Your instructions: Only a number is required: how many lines of the material contain the string "degrees".

Data extracts:
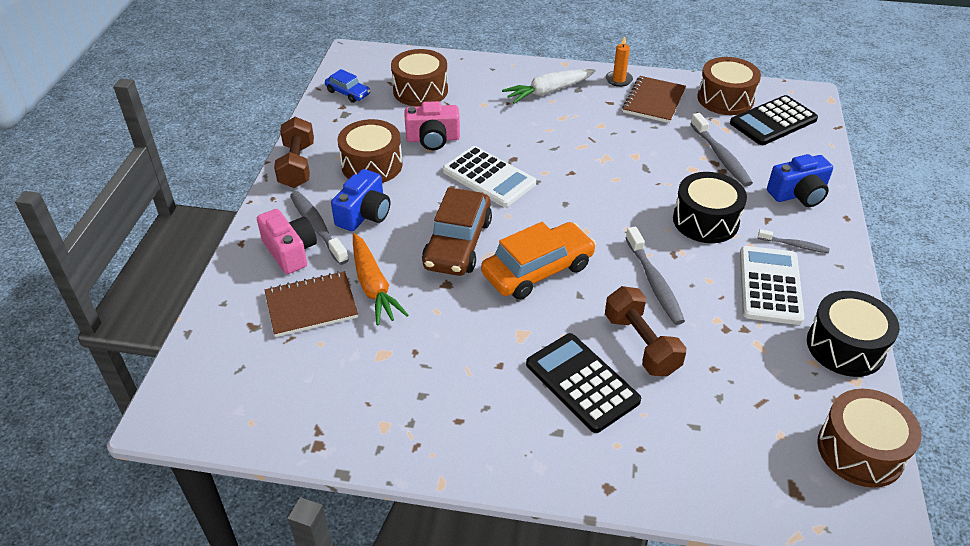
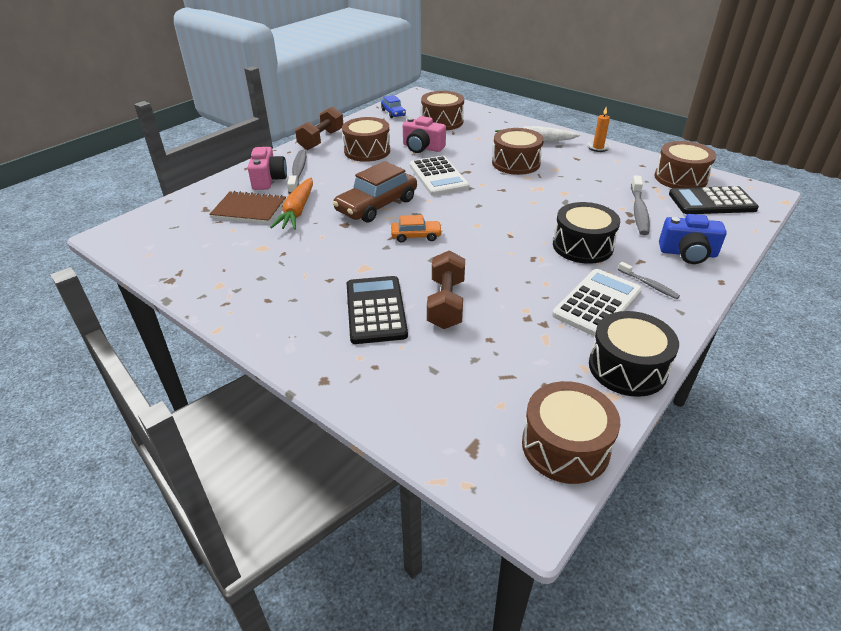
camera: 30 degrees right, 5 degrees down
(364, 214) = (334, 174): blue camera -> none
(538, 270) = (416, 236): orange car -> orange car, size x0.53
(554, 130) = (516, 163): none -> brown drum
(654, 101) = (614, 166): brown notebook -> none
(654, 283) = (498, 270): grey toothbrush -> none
...
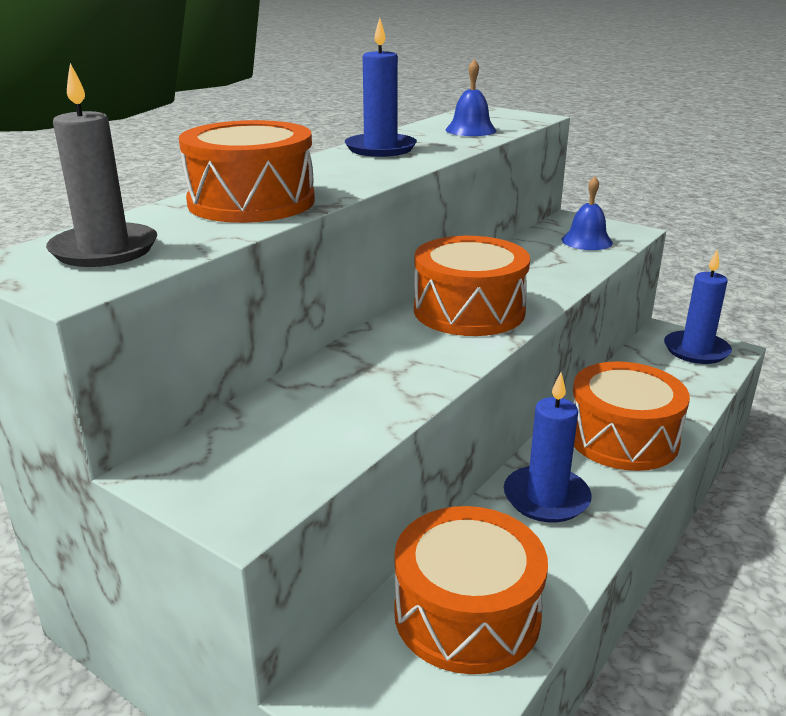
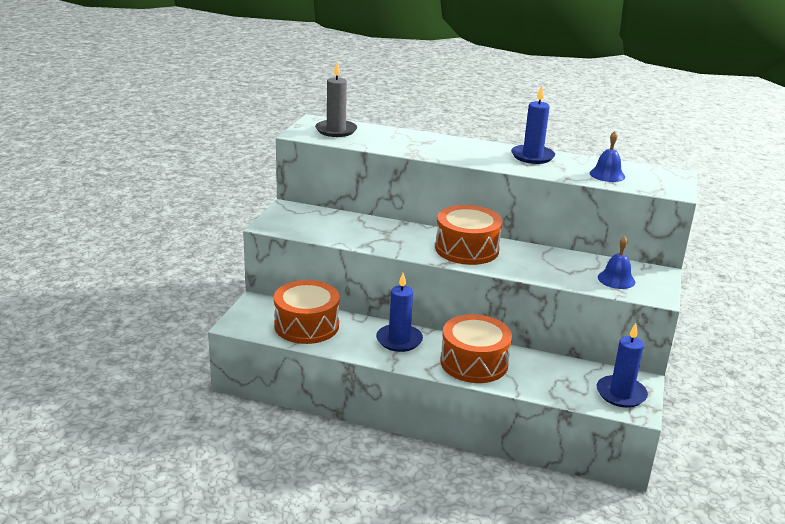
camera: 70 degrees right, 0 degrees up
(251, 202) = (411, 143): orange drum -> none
* * *
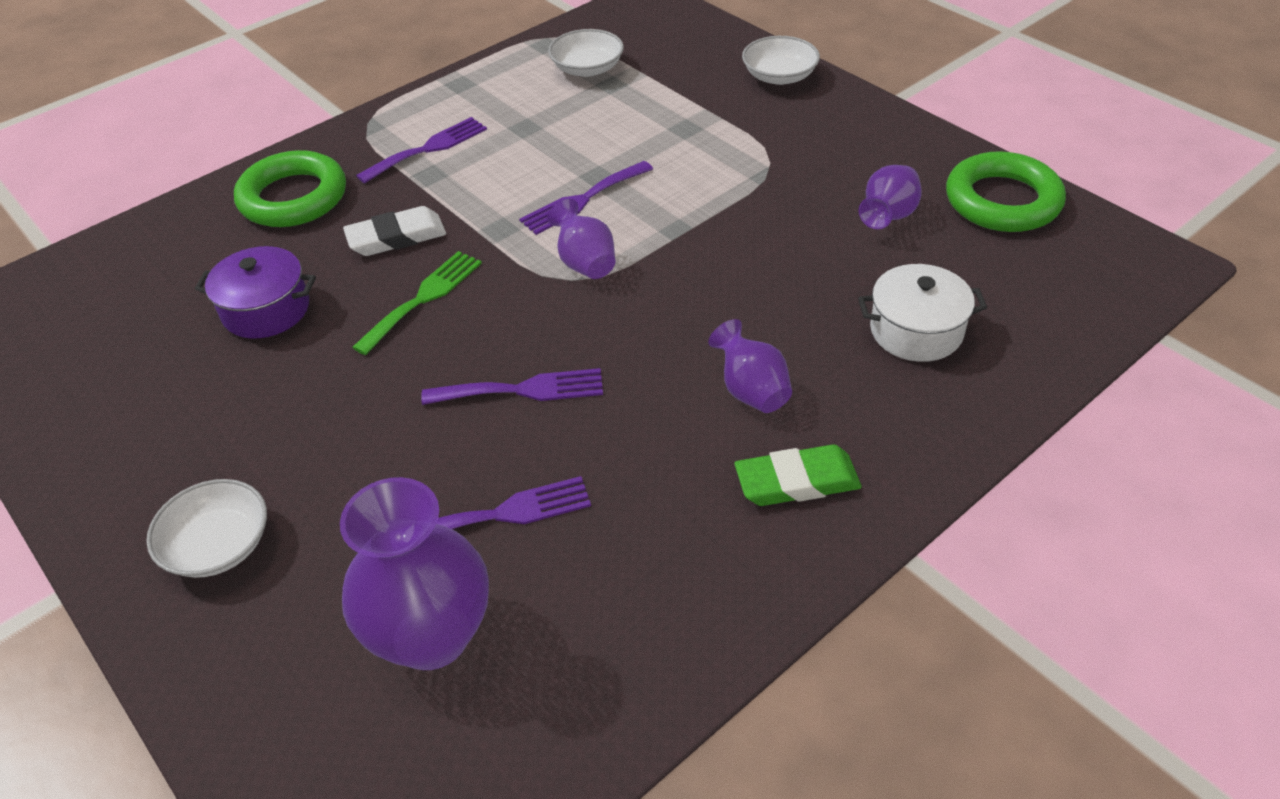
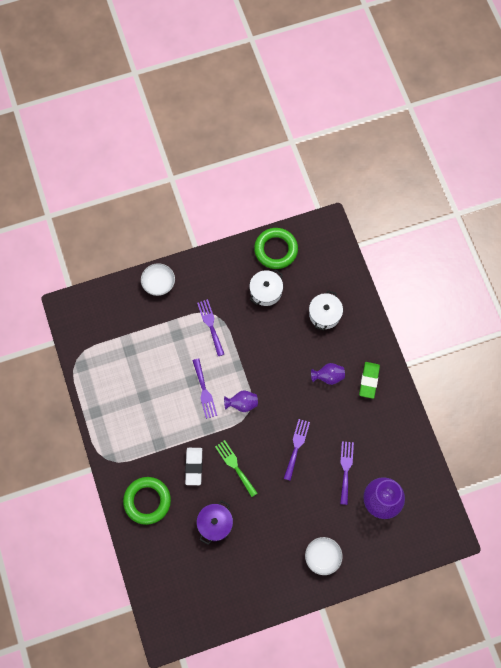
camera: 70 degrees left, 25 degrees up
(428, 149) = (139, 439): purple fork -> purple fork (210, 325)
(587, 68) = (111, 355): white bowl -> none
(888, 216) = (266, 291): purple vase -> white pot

Answer box: 3